--- What the exercise asks ---
Below are records; reproduce exactly the lines from the one containing "camera: 130 degrees right, 20 degrees up" through the end, both included, and only those.

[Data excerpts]
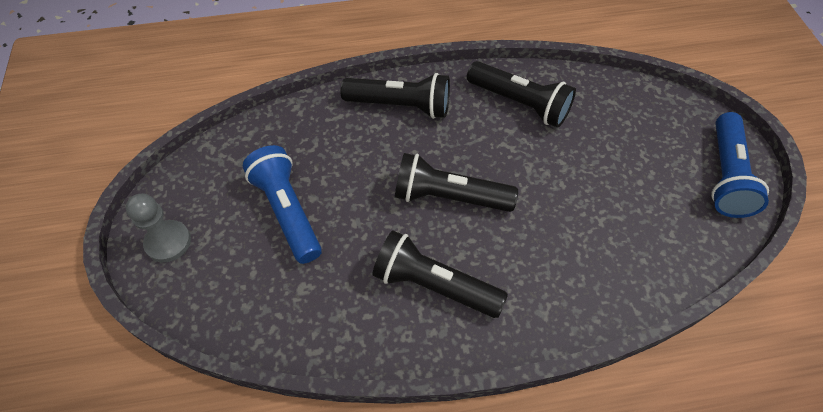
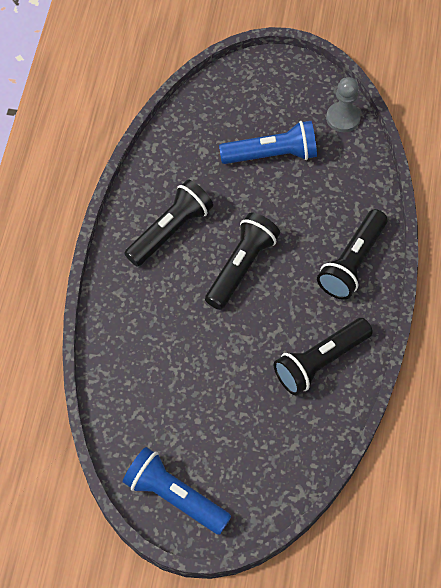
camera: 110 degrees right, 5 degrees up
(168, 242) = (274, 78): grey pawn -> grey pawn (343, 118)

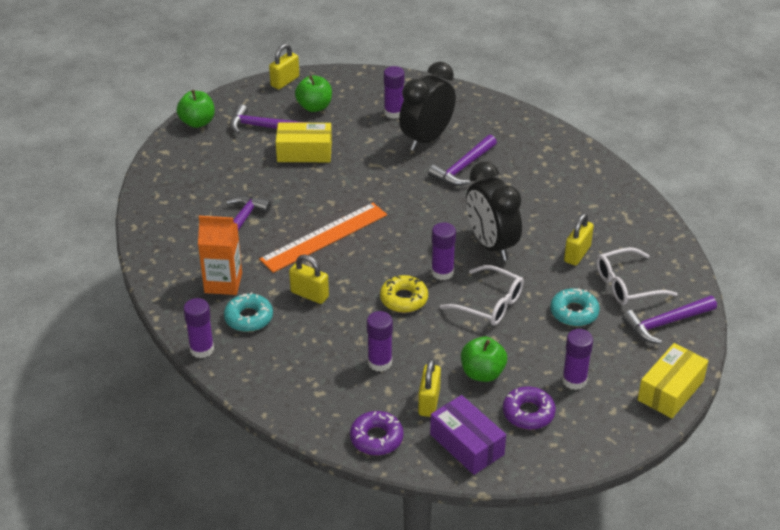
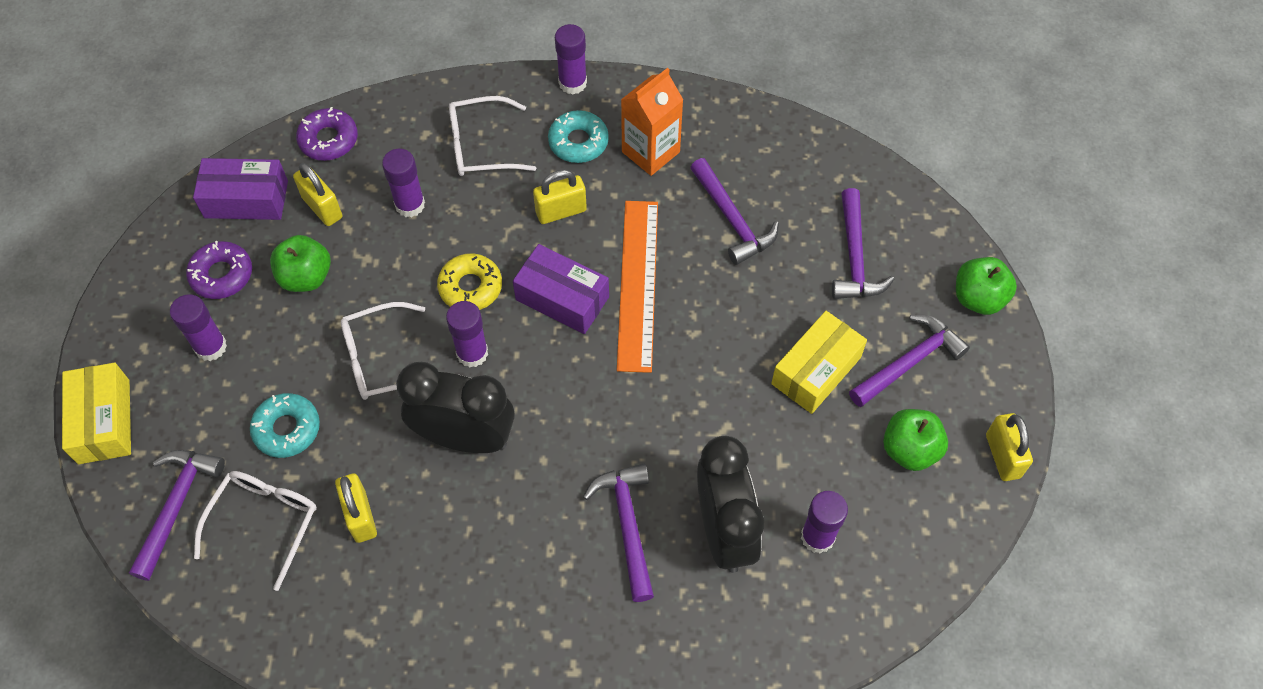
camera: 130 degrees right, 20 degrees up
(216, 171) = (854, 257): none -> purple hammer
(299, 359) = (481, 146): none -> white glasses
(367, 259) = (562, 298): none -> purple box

--- Expected answer ---
camera: 130 degrees right, 20 degrees up
(216, 171) = (854, 257): none -> purple hammer
(299, 359) = (481, 146): none -> white glasses
(367, 259) = (562, 298): none -> purple box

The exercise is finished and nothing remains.